» **Input**
# # # # # # #
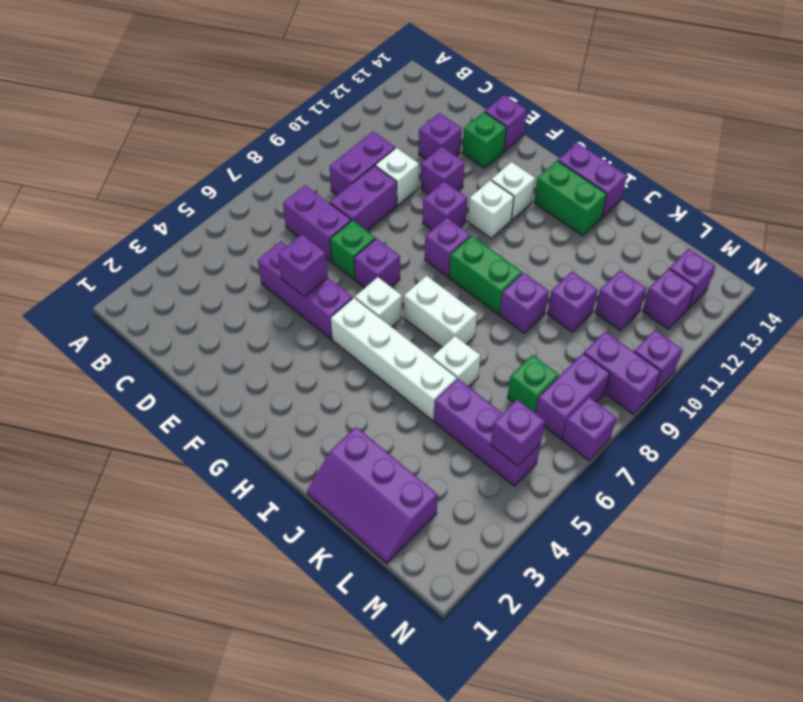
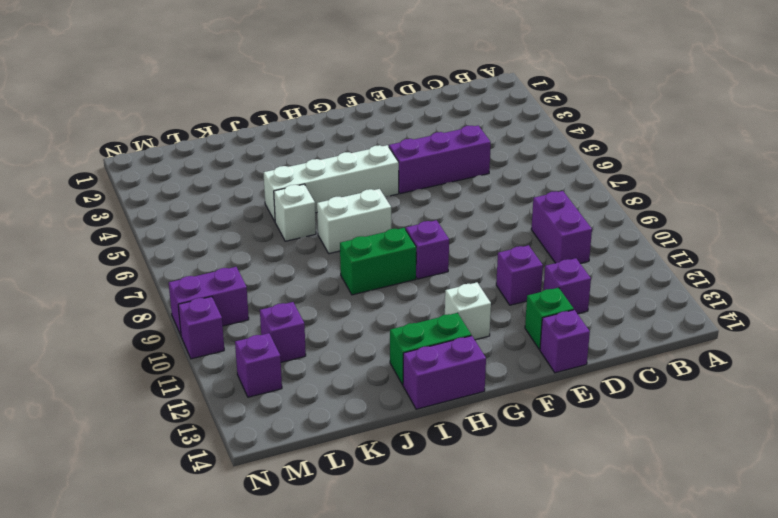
none -> purple brick C7:D7 level 1
none -> purple brick D8:D9 level 1
none -> white brick D10 level 1
none -> green brick E7 level 1

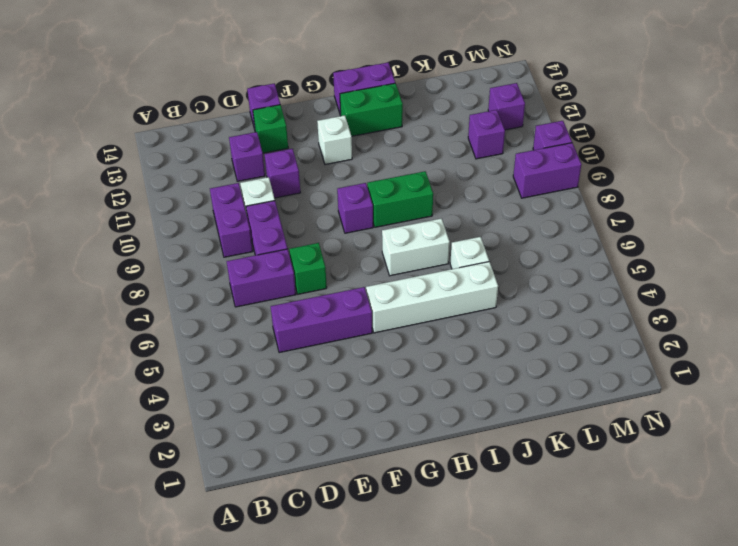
none -> purple brick F7 level 1
none -> purple brick F10 level 1
none -> white brick G6 level 1
none -> white brick G11 level 1

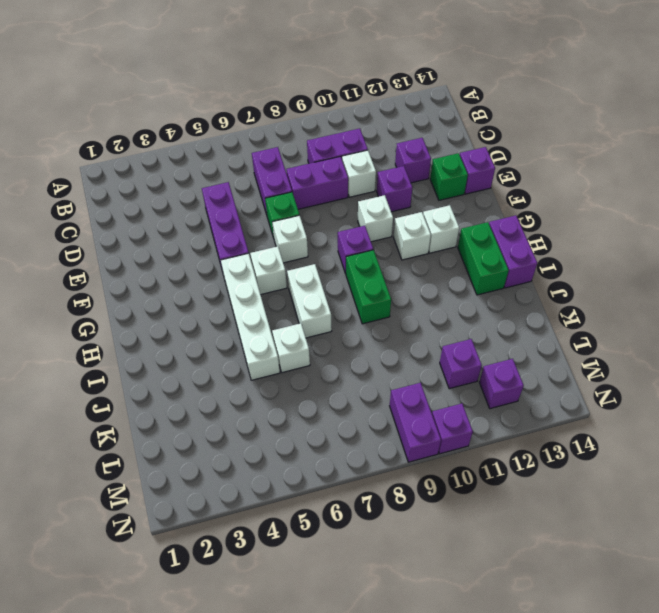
white brick F7 level 1 -> purple brick F7 level 1
white brick F10 level 1 -> purple brick F10 level 1
none -> purple slope J1:L2 level 1 top 2
none -> purple brick J9 level 1
none -> purple brick K5:M5 level 1
none -> purple brick K10 level 1

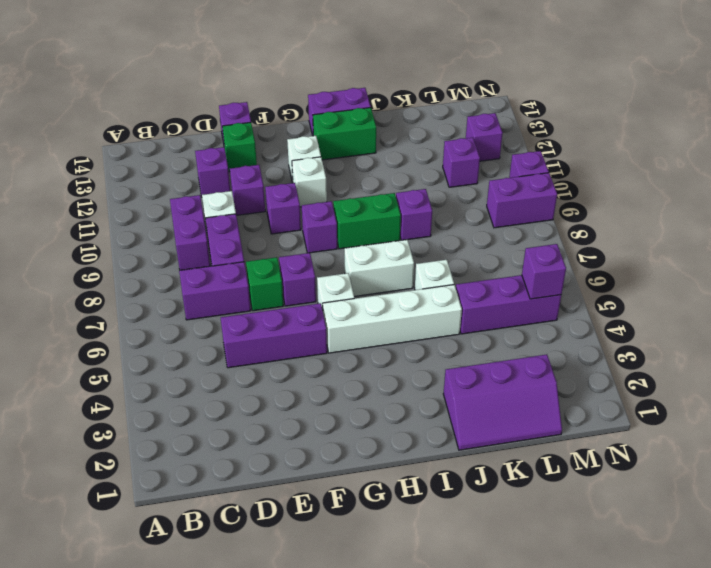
none -> purple brick K10 level 1
none -> green brick L7 level 1
none -> purple brick M7:M8 level 1
none -> purple brick M13 level 1

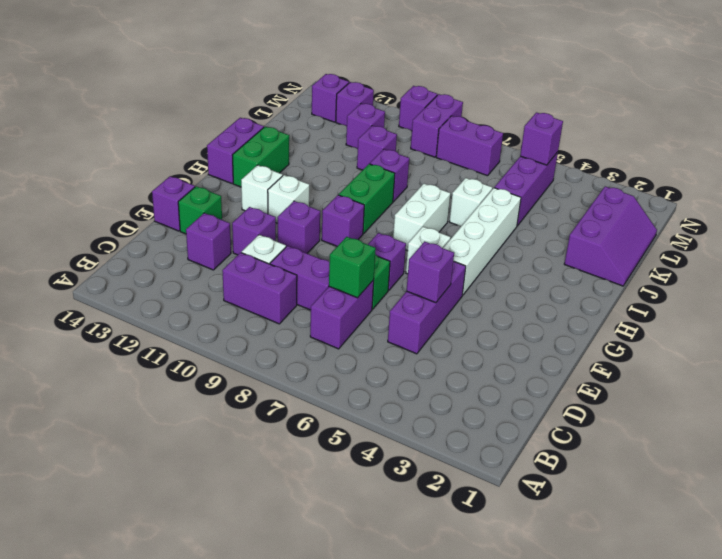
green brick D7 level 2 -> green brick L7 level 1
none -> purple brick N7 level 1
# # # # # # #
» **To do**
Give every entry again verbatim, with no pictures.

» **Solution for this problem**
none -> purple brick C7:D7 level 1
none -> purple brick D8:D9 level 1
none -> white brick D10 level 1
none -> green brick E7 level 1

none -> purple brick F7 level 1
none -> purple brick F10 level 1
none -> white brick G6 level 1
none -> white brick G11 level 1

white brick F7 level 1 -> purple brick F7 level 1
white brick F10 level 1 -> purple brick F10 level 1
none -> purple slope J1:L2 level 1 top 2
none -> purple brick J9 level 1
none -> purple brick K5:M5 level 1
none -> purple brick K10 level 1

none -> purple brick K10 level 1
none -> green brick L7 level 1
none -> purple brick M7:M8 level 1
none -> purple brick M13 level 1

green brick D7 level 2 -> green brick L7 level 1
none -> purple brick N7 level 1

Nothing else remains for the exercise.